DATA TO PROCESS:
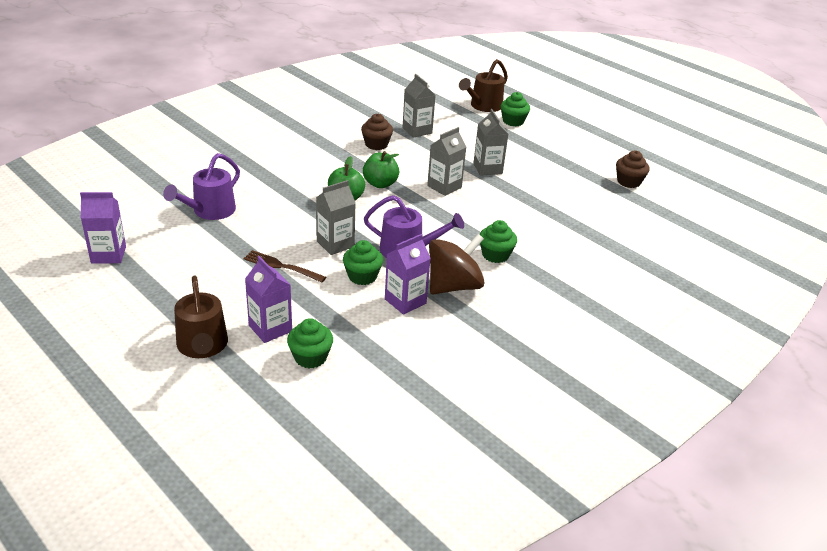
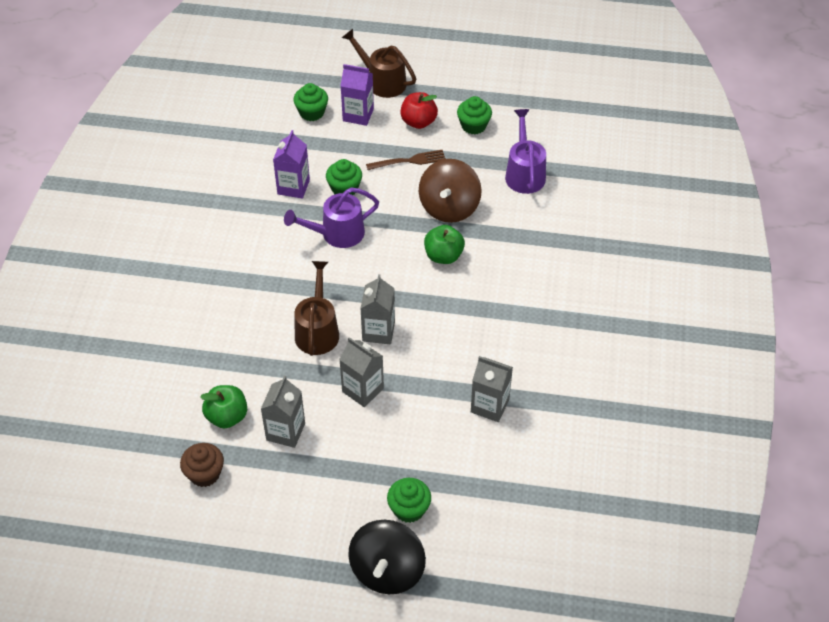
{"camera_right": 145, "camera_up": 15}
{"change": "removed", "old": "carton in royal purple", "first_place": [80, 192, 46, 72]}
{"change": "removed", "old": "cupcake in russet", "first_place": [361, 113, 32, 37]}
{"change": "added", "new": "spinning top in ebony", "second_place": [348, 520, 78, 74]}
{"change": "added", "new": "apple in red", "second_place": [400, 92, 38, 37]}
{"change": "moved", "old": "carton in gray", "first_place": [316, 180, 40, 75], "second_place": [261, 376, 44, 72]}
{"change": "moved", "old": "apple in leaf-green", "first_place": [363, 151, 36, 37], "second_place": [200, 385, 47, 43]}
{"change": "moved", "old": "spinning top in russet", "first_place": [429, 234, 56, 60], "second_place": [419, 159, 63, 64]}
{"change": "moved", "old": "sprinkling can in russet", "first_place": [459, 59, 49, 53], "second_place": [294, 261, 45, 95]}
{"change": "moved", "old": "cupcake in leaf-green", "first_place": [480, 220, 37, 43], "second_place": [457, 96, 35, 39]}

TRY IT: Check each line of the records for "change" and copy the ones that contain it.

ANSWER AREA:
{"change": "removed", "old": "carton in royal purple", "first_place": [80, 192, 46, 72]}
{"change": "removed", "old": "cupcake in russet", "first_place": [361, 113, 32, 37]}
{"change": "added", "new": "spinning top in ebony", "second_place": [348, 520, 78, 74]}
{"change": "added", "new": "apple in red", "second_place": [400, 92, 38, 37]}
{"change": "moved", "old": "carton in gray", "first_place": [316, 180, 40, 75], "second_place": [261, 376, 44, 72]}
{"change": "moved", "old": "apple in leaf-green", "first_place": [363, 151, 36, 37], "second_place": [200, 385, 47, 43]}
{"change": "moved", "old": "spinning top in russet", "first_place": [429, 234, 56, 60], "second_place": [419, 159, 63, 64]}
{"change": "moved", "old": "sprinkling can in russet", "first_place": [459, 59, 49, 53], "second_place": [294, 261, 45, 95]}
{"change": "moved", "old": "cupcake in leaf-green", "first_place": [480, 220, 37, 43], "second_place": [457, 96, 35, 39]}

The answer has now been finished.